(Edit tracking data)
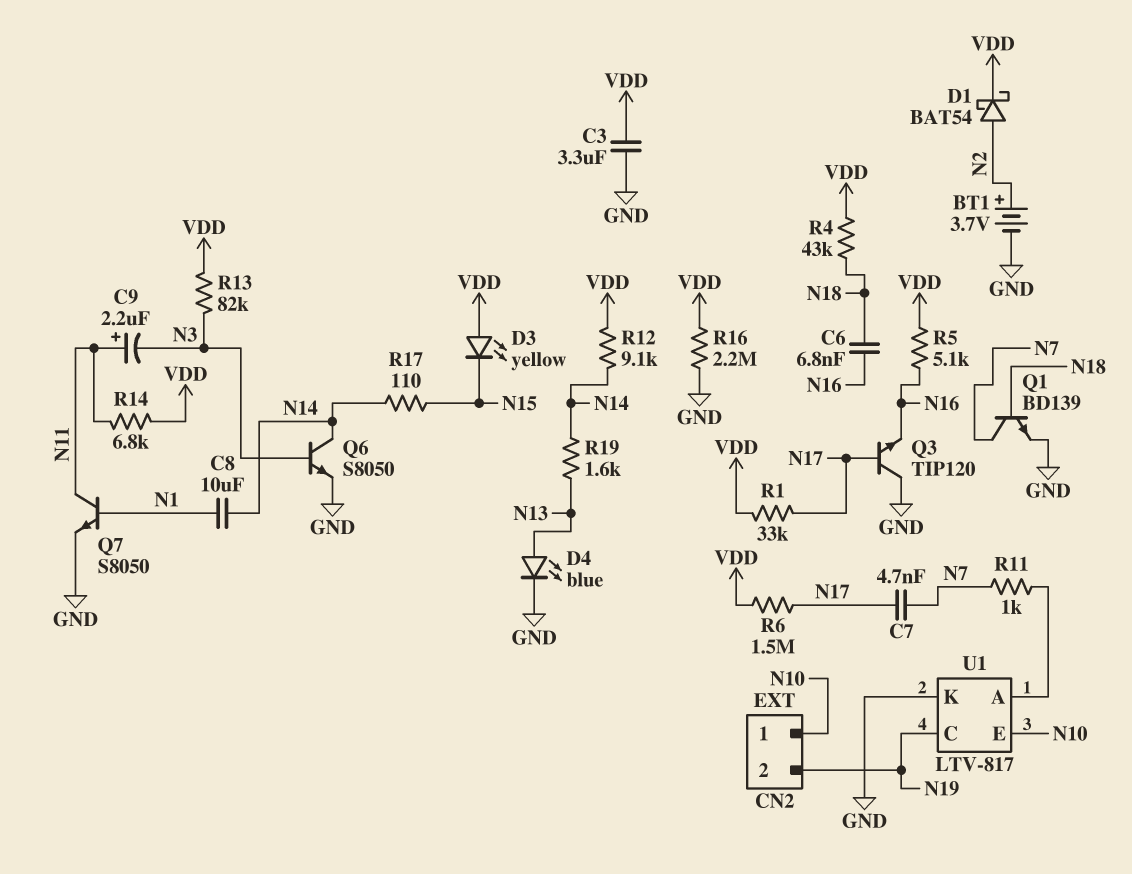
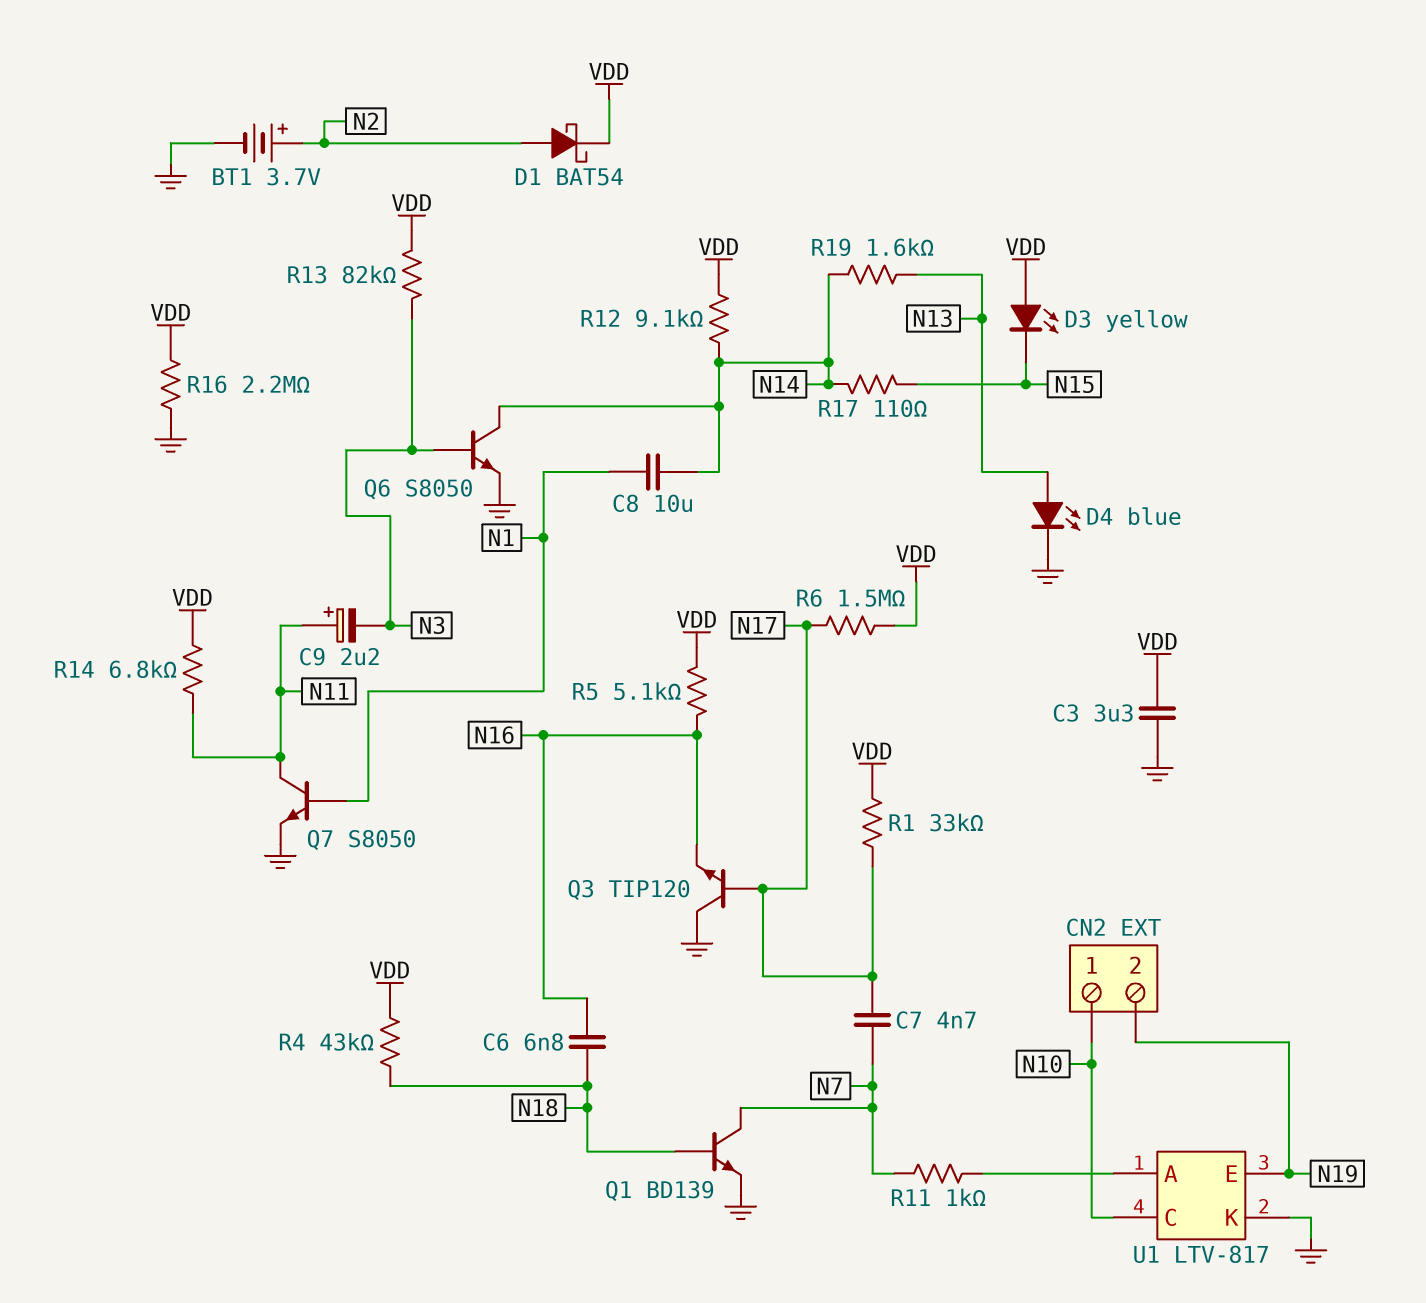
U1 pin C: N19 -> N10
U1 pin E: N10 -> N19

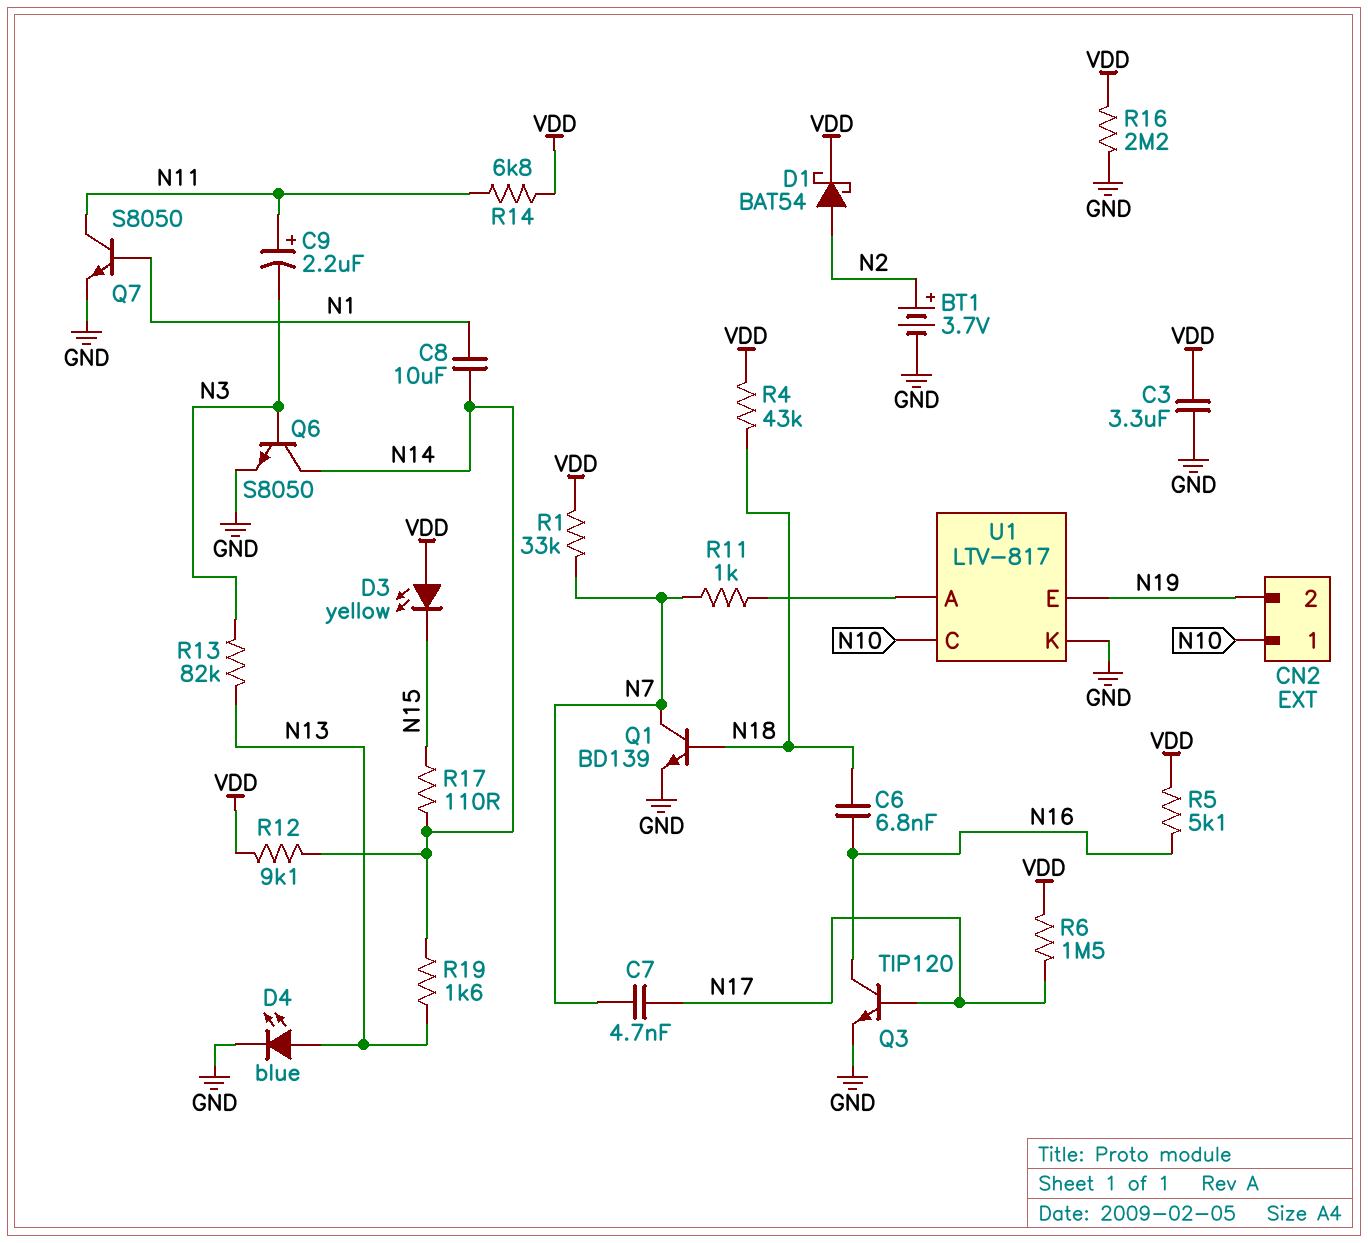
Q3: NPN TIP120 (B N17, C GND, E N16) -> NPN TIP120 (B N17, C N16, E GND)
R1: 33k (N17, VDD) -> 33k (N7, VDD)
R13: 82k (N3, VDD) -> 82k (N3, N13)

▸ Problem statement: Leaving pictures aside, write out each record above exactly as given.

▸ Written solution:
U1 pin C: N19 -> N10
U1 pin E: N10 -> N19

Q3: NPN TIP120 (B N17, C GND, E N16) -> NPN TIP120 (B N17, C N16, E GND)
R1: 33k (N17, VDD) -> 33k (N7, VDD)
R13: 82k (N3, VDD) -> 82k (N3, N13)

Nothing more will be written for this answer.